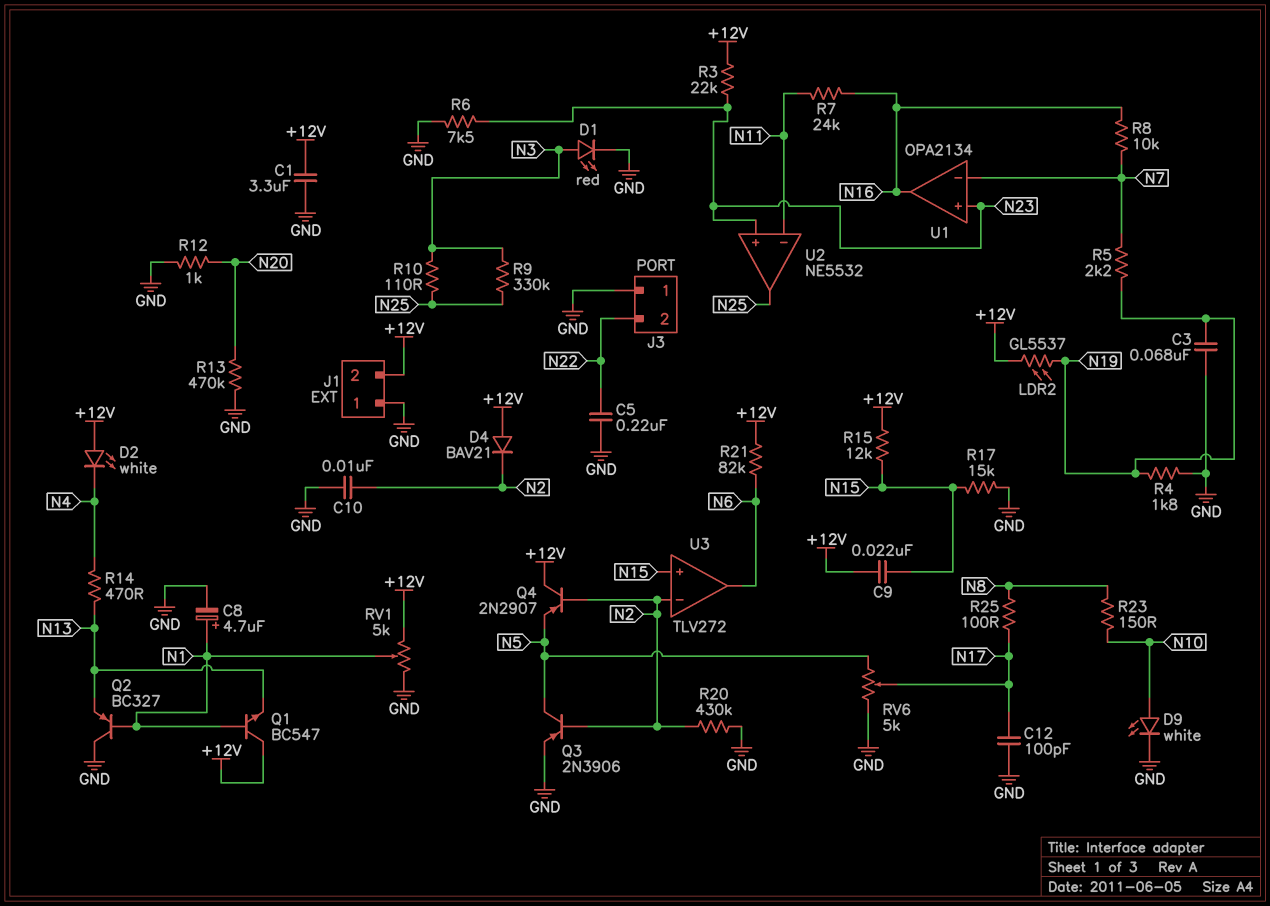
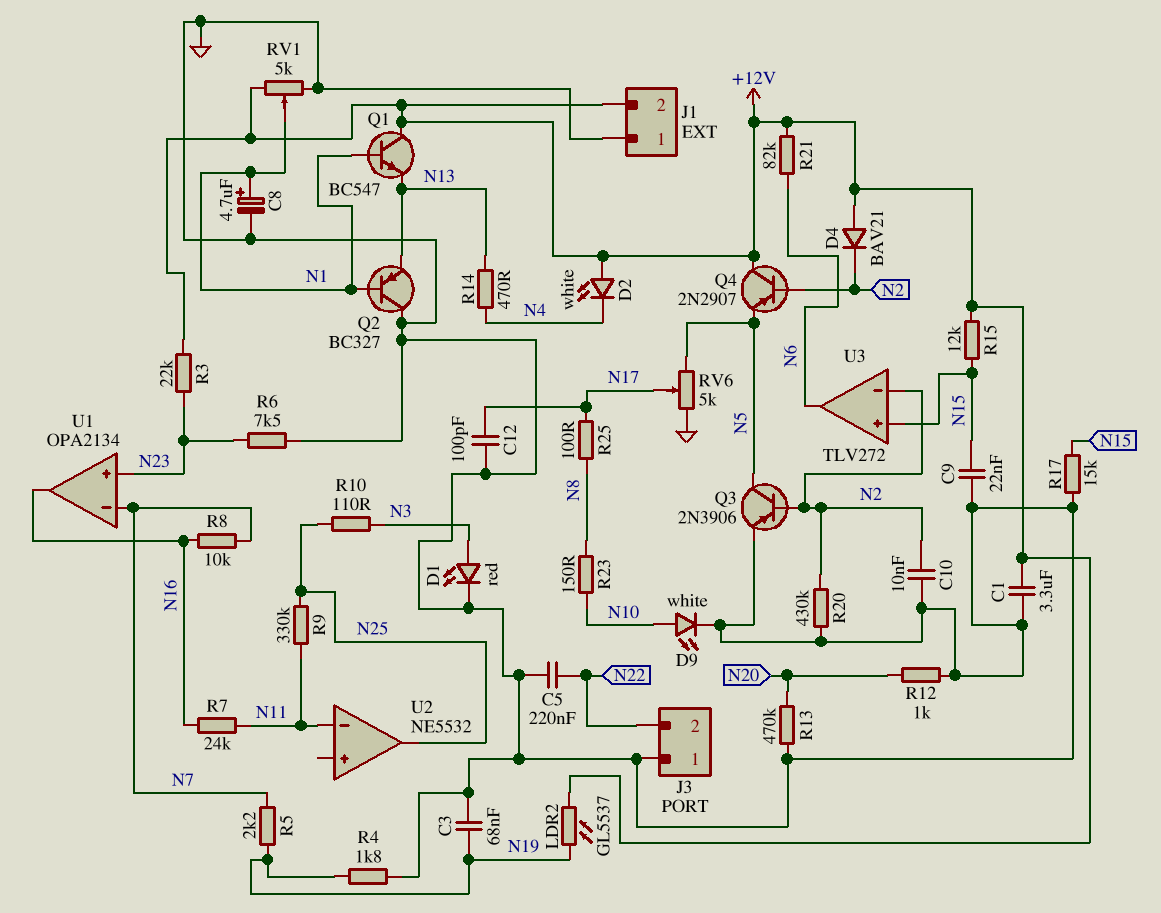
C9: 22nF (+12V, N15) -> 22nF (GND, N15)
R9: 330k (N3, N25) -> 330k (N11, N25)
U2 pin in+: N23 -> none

※ ※ ※

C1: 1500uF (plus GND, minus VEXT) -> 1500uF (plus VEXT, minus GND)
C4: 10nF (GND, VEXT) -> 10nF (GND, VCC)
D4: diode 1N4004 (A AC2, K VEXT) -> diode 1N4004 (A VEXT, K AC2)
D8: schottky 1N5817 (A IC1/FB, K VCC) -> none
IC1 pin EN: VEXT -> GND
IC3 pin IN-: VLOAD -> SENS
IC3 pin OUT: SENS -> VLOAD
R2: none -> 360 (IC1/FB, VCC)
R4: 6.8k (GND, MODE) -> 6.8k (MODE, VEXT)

※ ※ ※

### What you are asked to do
Starting at the line above that contains "R2: none -> 360 (IC1/FB, VCC)", repeat each line exactly up to and including the line that contains "R4: 6.8k (GND, MODE) -> 6.8k (MODE, VEXT)", and stop there.

### Problem solution
R2: none -> 360 (IC1/FB, VCC)
R4: 6.8k (GND, MODE) -> 6.8k (MODE, VEXT)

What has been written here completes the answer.